● What needs to be done
Return the listing below exactly, with the pictures dropped.

● Data extract
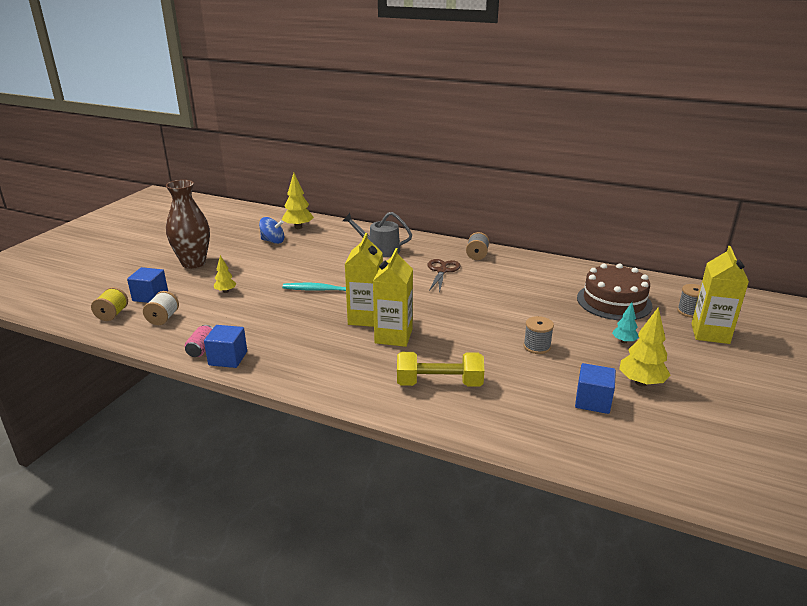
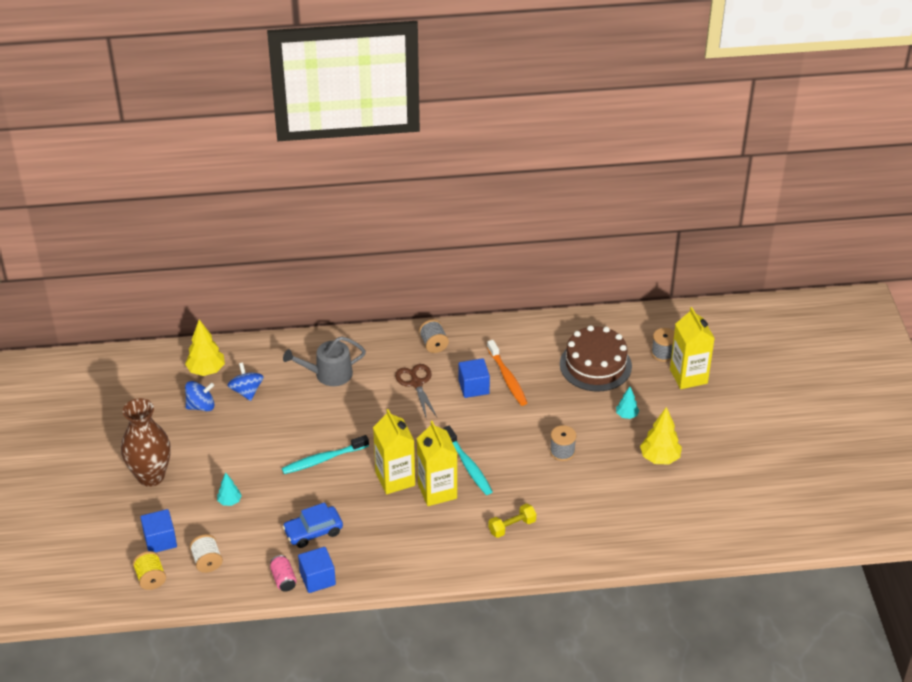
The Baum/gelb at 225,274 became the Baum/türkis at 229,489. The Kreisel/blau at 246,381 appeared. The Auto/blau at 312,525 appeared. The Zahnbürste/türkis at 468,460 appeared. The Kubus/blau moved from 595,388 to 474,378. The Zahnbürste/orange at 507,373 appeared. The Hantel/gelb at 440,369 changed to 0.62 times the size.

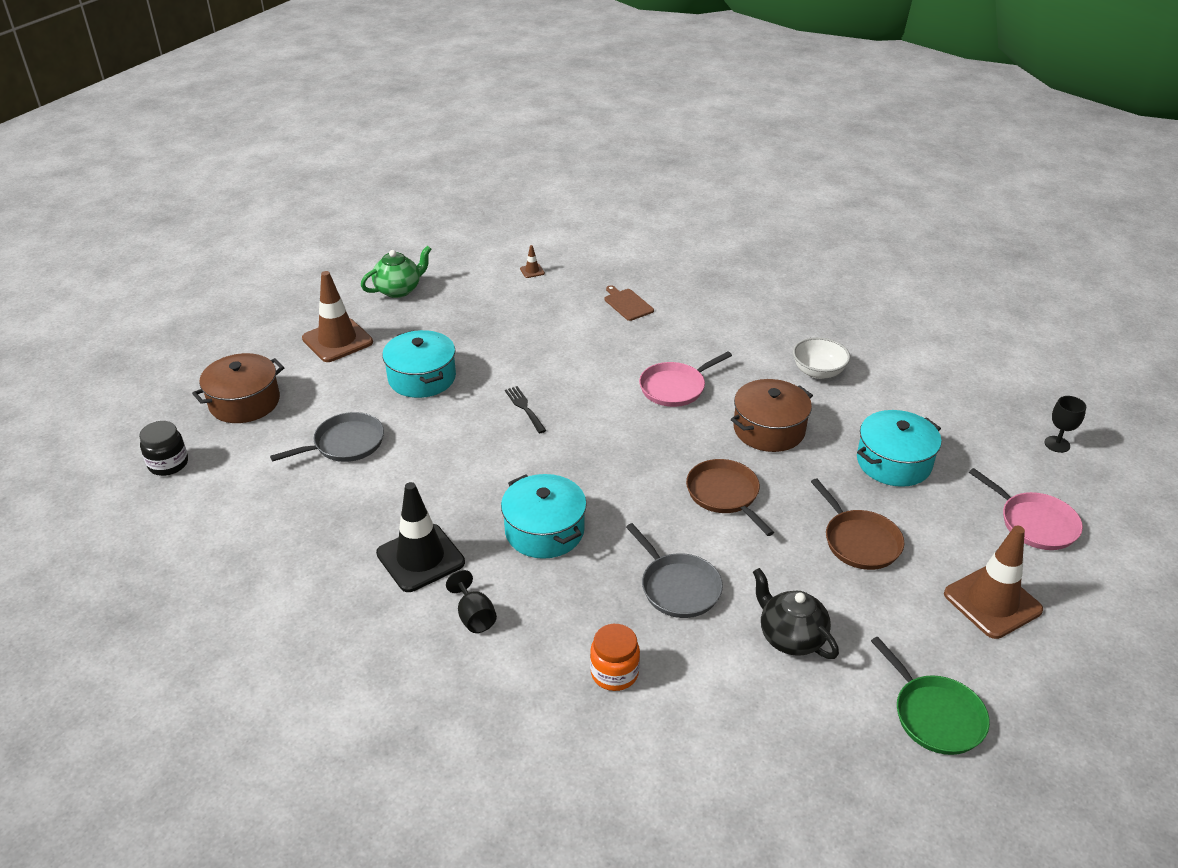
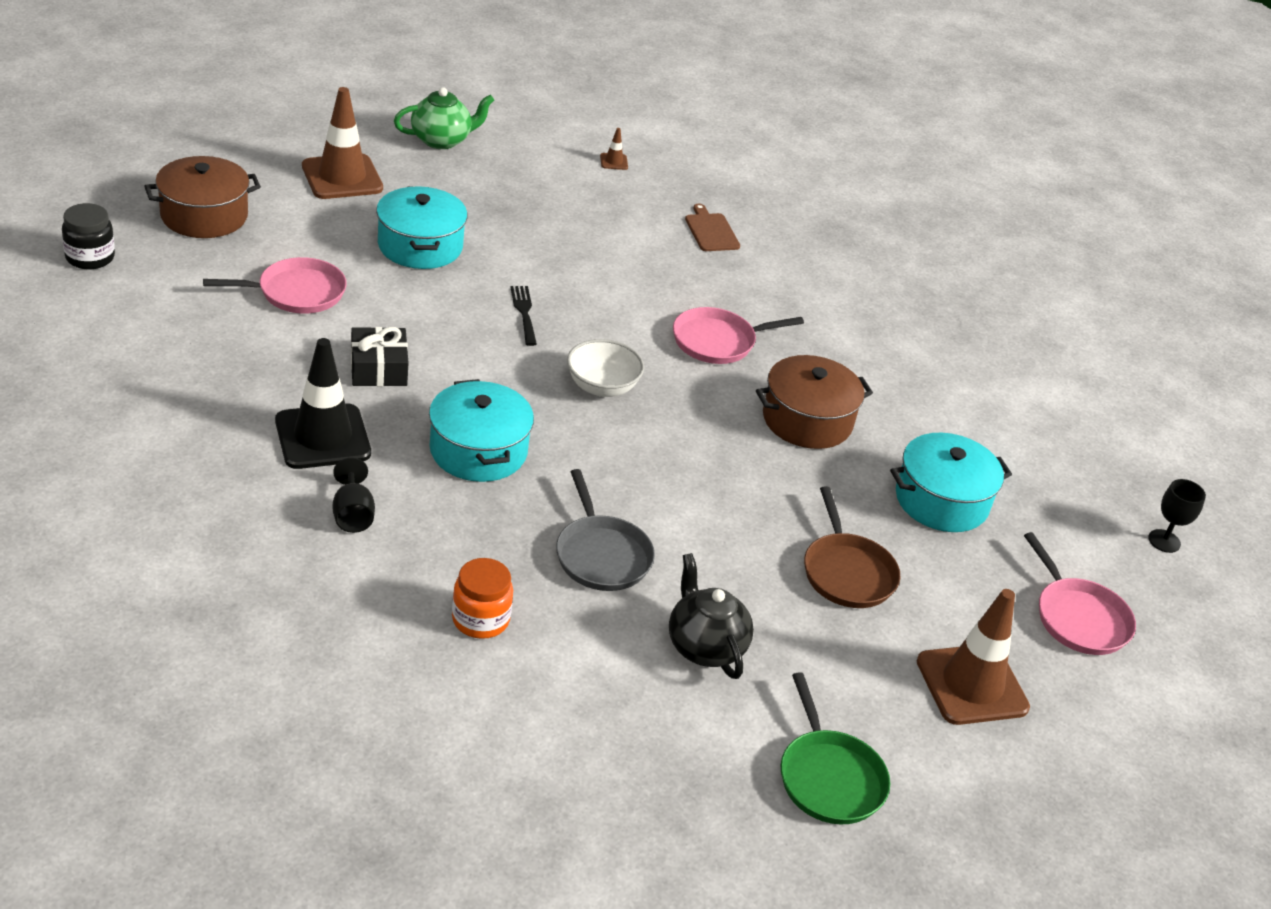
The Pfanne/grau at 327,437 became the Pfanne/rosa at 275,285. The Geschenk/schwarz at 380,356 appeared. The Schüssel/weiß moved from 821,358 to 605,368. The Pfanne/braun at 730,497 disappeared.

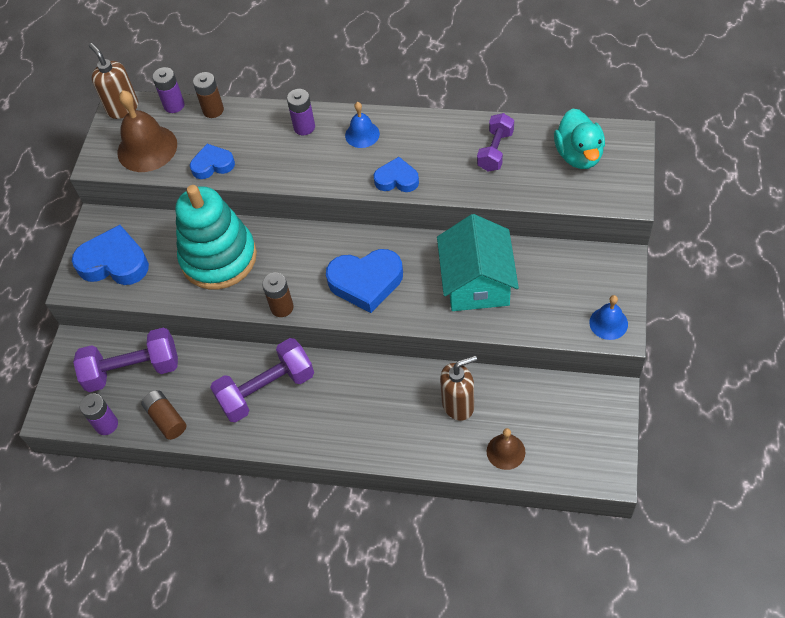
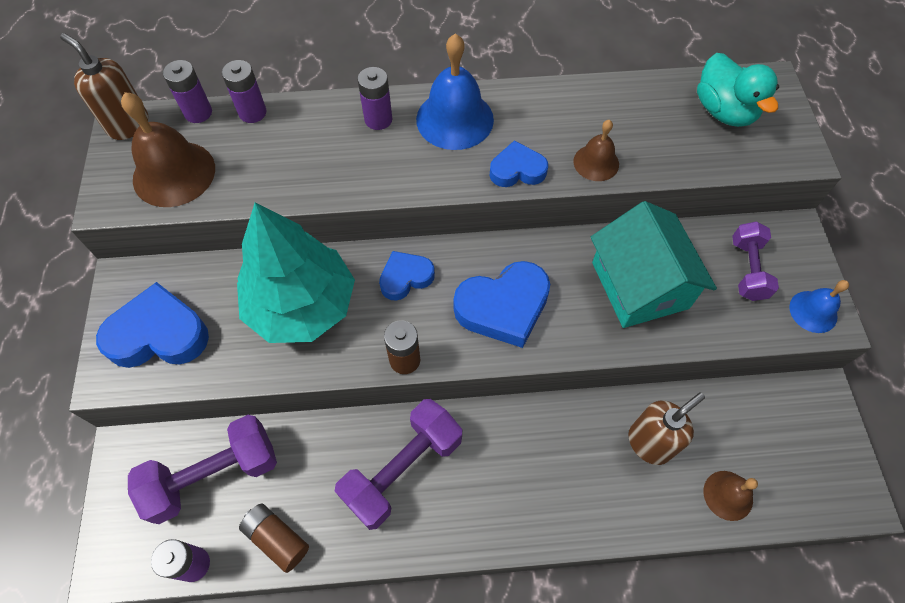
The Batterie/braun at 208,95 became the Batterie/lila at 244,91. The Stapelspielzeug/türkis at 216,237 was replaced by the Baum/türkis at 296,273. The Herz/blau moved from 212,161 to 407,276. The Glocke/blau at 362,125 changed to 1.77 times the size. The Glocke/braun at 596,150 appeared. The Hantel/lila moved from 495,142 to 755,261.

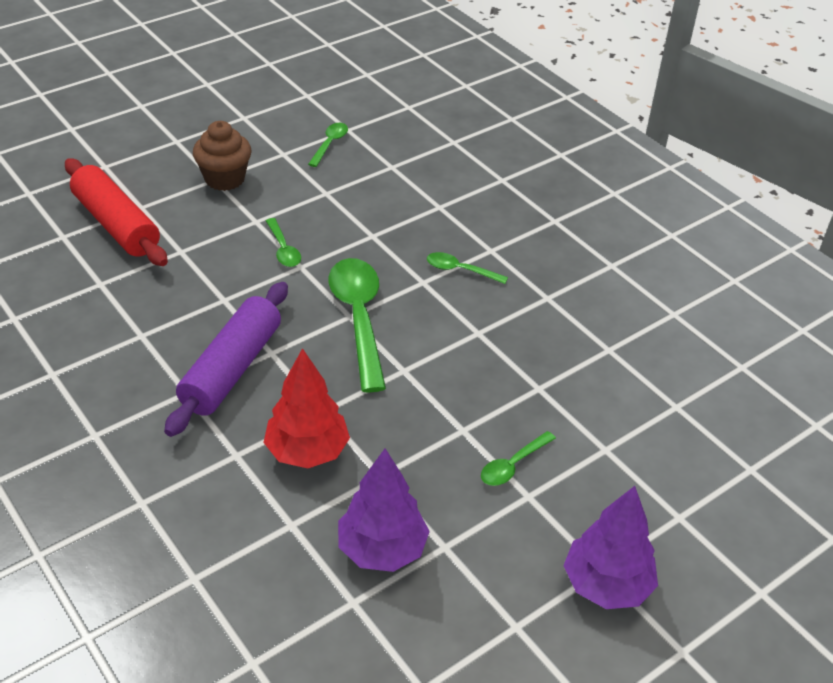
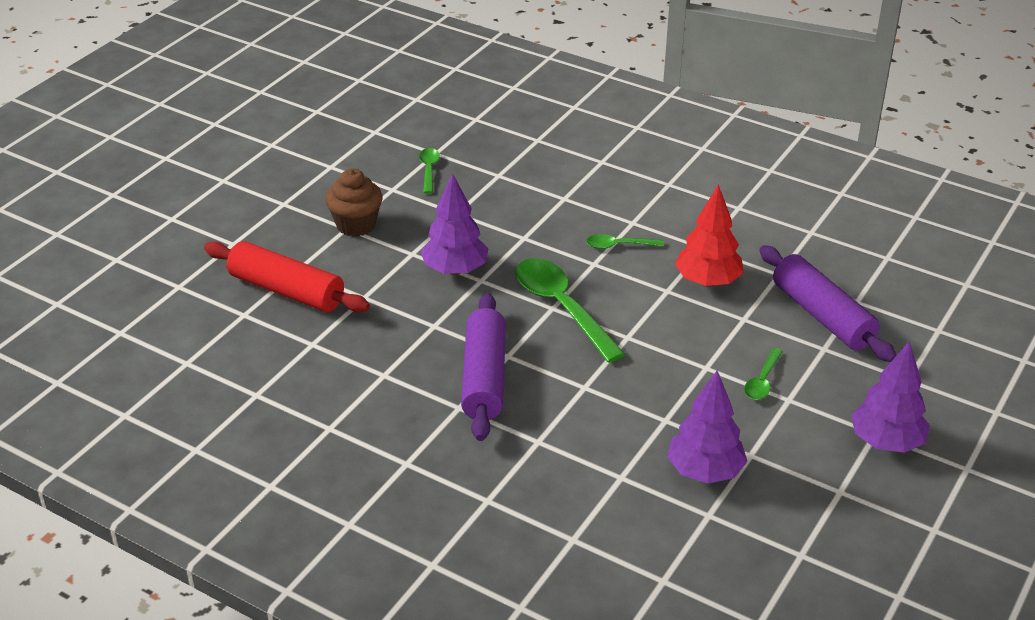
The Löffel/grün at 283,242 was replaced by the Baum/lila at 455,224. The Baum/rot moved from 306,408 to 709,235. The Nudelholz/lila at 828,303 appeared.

● Expected output
The Baum/gelb at 225,274 became the Baum/türkis at 229,489. The Kreisel/blau at 246,381 appeared. The Auto/blau at 312,525 appeared. The Zahnbürste/türkis at 468,460 appeared. The Kubus/blau moved from 595,388 to 474,378. The Zahnbürste/orange at 507,373 appeared. The Hantel/gelb at 440,369 changed to 0.62 times the size.

The Pfanne/grau at 327,437 became the Pfanne/rosa at 275,285. The Geschenk/schwarz at 380,356 appeared. The Schüssel/weiß moved from 821,358 to 605,368. The Pfanne/braun at 730,497 disappeared.

The Batterie/braun at 208,95 became the Batterie/lila at 244,91. The Stapelspielzeug/türkis at 216,237 was replaced by the Baum/türkis at 296,273. The Herz/blau moved from 212,161 to 407,276. The Glocke/blau at 362,125 changed to 1.77 times the size. The Glocke/braun at 596,150 appeared. The Hantel/lila moved from 495,142 to 755,261.

The Löffel/grün at 283,242 was replaced by the Baum/lila at 455,224. The Baum/rot moved from 306,408 to 709,235. The Nudelholz/lila at 828,303 appeared.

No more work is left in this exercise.